§ Task details
Go through the listing and copy each line with the string "yellow".

§ Task material
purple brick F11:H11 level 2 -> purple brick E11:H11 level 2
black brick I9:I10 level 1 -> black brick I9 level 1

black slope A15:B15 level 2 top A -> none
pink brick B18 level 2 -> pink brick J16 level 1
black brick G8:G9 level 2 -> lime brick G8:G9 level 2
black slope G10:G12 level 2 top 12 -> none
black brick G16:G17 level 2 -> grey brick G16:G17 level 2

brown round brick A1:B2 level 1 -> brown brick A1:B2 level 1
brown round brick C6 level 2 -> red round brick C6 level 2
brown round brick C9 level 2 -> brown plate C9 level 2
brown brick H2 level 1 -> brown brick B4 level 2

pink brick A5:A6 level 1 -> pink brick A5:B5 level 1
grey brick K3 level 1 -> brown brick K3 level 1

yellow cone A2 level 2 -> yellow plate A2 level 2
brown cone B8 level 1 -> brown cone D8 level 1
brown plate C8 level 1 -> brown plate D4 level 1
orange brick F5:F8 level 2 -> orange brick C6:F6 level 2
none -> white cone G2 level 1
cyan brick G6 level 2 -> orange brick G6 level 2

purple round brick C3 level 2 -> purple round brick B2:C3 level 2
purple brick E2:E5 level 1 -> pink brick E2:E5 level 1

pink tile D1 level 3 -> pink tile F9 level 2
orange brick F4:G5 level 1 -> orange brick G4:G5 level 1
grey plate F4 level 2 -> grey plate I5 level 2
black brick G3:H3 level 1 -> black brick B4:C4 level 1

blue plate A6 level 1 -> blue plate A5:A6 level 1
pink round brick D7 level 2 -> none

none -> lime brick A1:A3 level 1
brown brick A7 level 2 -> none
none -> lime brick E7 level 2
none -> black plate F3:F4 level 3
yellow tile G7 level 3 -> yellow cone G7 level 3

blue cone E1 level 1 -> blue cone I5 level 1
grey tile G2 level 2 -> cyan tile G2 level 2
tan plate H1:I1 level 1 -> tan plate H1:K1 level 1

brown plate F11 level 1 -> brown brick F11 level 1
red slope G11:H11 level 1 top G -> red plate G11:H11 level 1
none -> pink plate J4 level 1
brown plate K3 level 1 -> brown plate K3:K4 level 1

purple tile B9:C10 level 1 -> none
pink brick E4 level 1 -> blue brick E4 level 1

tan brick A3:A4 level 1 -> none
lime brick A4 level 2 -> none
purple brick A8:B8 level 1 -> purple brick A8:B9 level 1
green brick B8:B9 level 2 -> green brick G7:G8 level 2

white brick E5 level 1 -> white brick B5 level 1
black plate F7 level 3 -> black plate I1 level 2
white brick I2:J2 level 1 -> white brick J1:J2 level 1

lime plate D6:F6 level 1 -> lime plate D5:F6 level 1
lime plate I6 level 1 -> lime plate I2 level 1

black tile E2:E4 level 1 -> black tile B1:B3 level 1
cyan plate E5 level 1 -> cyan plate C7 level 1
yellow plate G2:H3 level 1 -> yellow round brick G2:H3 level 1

§ Reply to the task
yellow cone A2 level 2 -> yellow plate A2 level 2
yellow tile G7 level 3 -> yellow cone G7 level 3
yellow plate G2:H3 level 1 -> yellow round brick G2:H3 level 1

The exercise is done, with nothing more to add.